> [The data]:

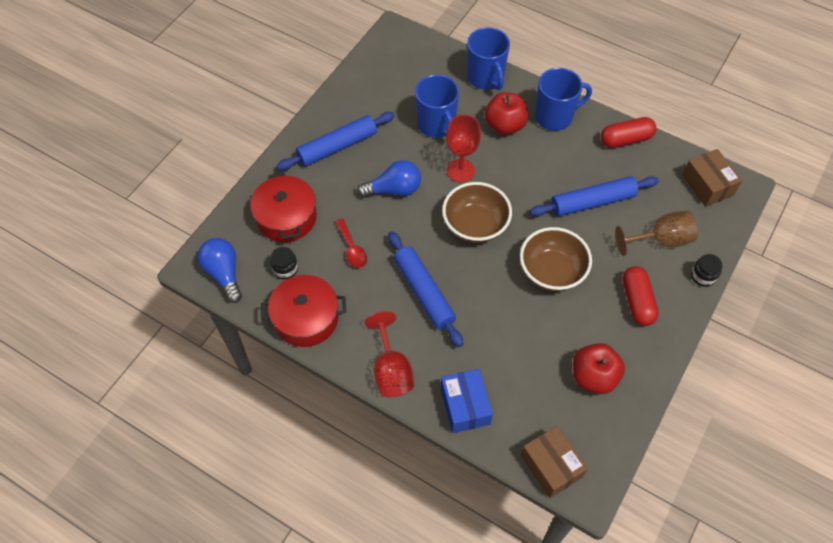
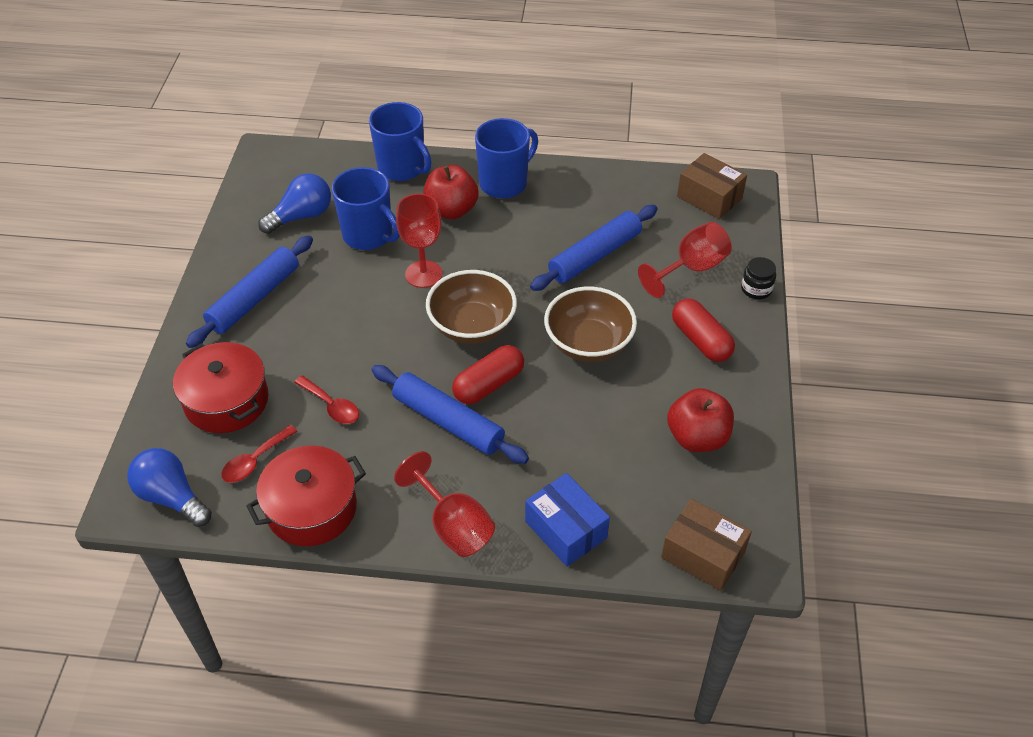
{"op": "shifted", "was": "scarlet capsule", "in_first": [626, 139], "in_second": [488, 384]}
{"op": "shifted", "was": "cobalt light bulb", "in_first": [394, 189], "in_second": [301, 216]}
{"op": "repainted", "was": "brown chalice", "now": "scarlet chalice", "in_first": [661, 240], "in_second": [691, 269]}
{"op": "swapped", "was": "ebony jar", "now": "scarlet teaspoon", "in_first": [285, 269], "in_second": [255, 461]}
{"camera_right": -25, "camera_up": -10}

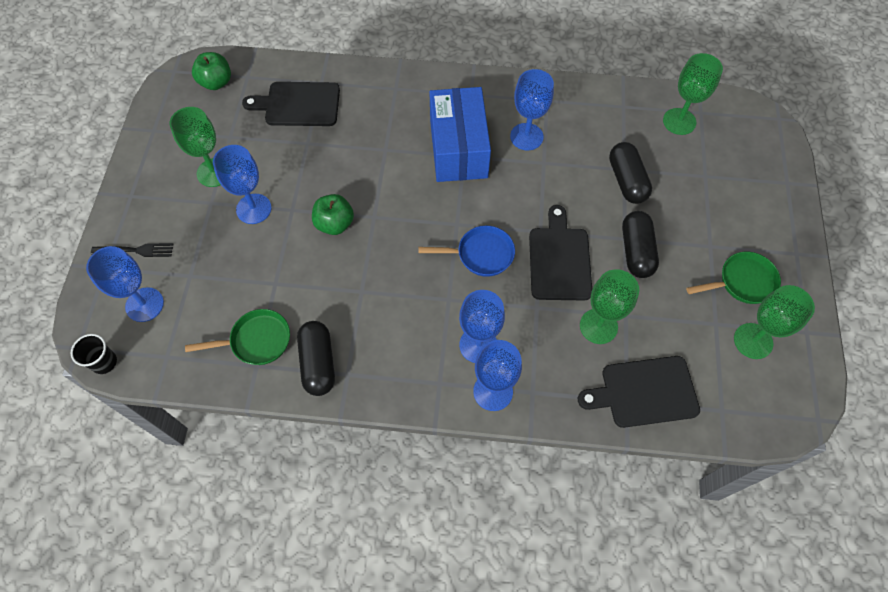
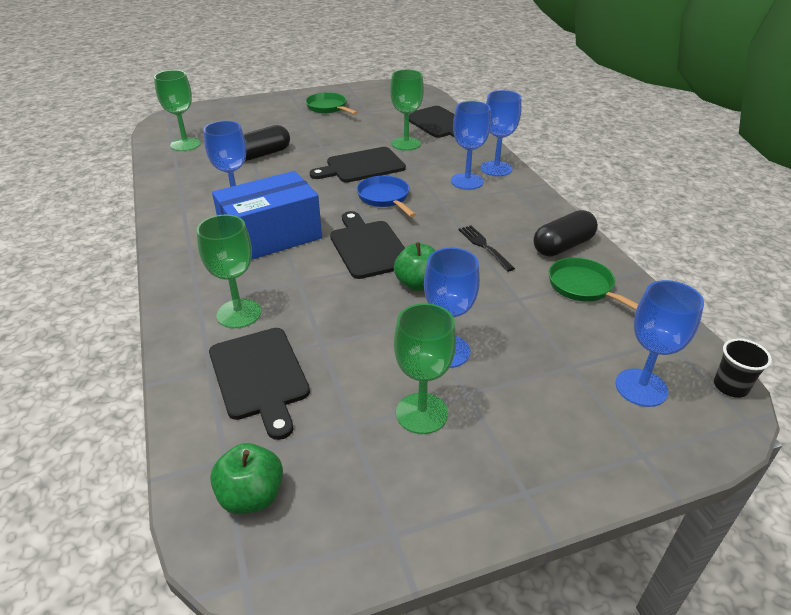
{"op": "gone", "was": "ebony capsule", "in_first": [636, 251]}
{"op": "shifted", "was": "ebony dinner fork", "in_first": [136, 250], "in_second": [484, 246]}
{"op": "shifted", "was": "leaf-green chalice", "in_first": [753, 341], "in_second": [239, 313]}
{"op": "new", "now": "ebony cutting board", "in_second": [368, 247]}
{"camera_right": -115, "camera_up": -25}

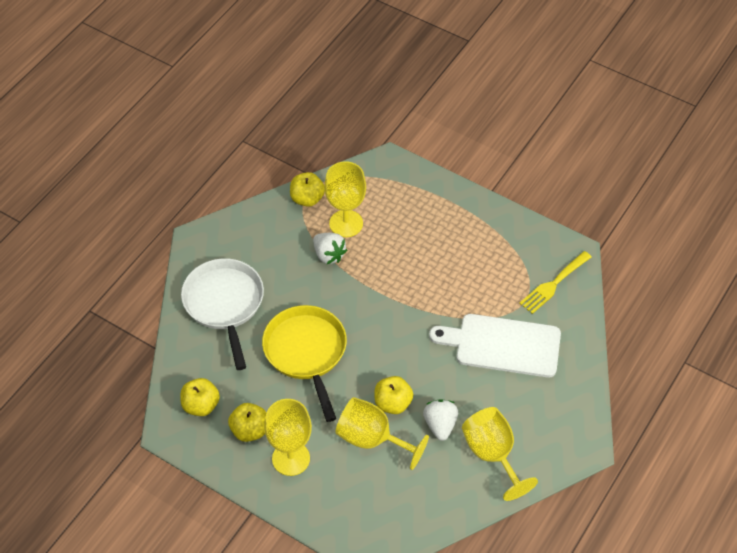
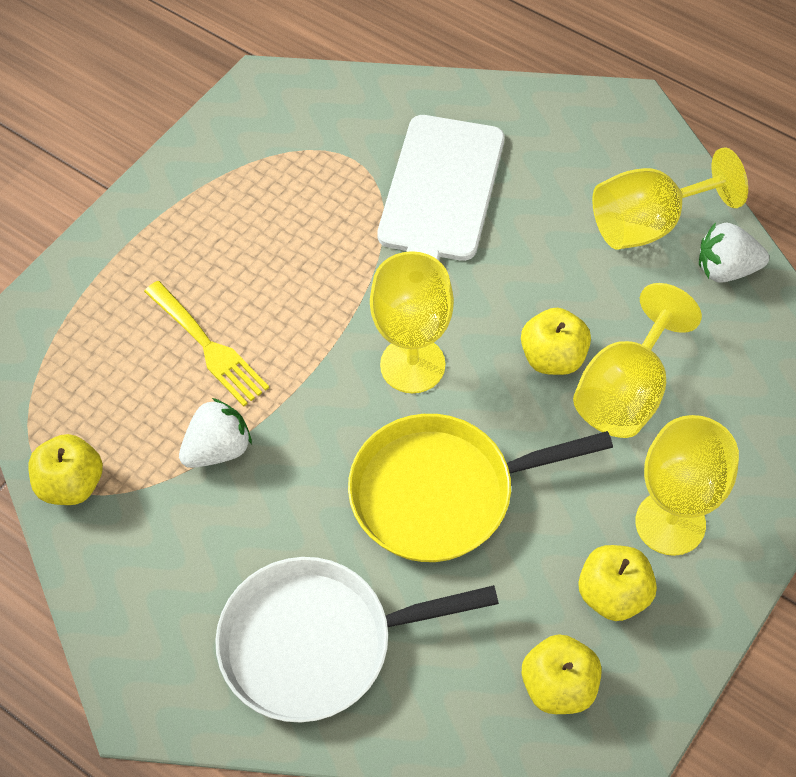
{"op": "shifted", "was": "yellow chalice", "in_first": [346, 223], "in_second": [412, 365]}
{"op": "shifted", "was": "yellow dinner fork", "in_first": [553, 284], "in_second": [208, 347]}
{"op": "shifted", "was": "pure white berry", "in_first": [440, 425], "in_second": [726, 269]}
{"camera_right": -85, "camera_up": 5}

> [Your instructions]: The required output is each record above, reproduced exactly, without its pictures.

> [Solution to this task]:
{"op": "shifted", "was": "scarlet capsule", "in_first": [626, 139], "in_second": [488, 384]}
{"op": "shifted", "was": "cobalt light bulb", "in_first": [394, 189], "in_second": [301, 216]}
{"op": "repainted", "was": "brown chalice", "now": "scarlet chalice", "in_first": [661, 240], "in_second": [691, 269]}
{"op": "swapped", "was": "ebony jar", "now": "scarlet teaspoon", "in_first": [285, 269], "in_second": [255, 461]}
{"camera_right": -25, "camera_up": -10}

{"op": "gone", "was": "ebony capsule", "in_first": [636, 251]}
{"op": "shifted", "was": "ebony dinner fork", "in_first": [136, 250], "in_second": [484, 246]}
{"op": "shifted", "was": "leaf-green chalice", "in_first": [753, 341], "in_second": [239, 313]}
{"op": "new", "now": "ebony cutting board", "in_second": [368, 247]}
{"camera_right": -115, "camera_up": -25}

{"op": "shifted", "was": "yellow chalice", "in_first": [346, 223], "in_second": [412, 365]}
{"op": "shifted", "was": "yellow dinner fork", "in_first": [553, 284], "in_second": [208, 347]}
{"op": "shifted", "was": "pure white berry", "in_first": [440, 425], "in_second": [726, 269]}
{"camera_right": -85, "camera_up": 5}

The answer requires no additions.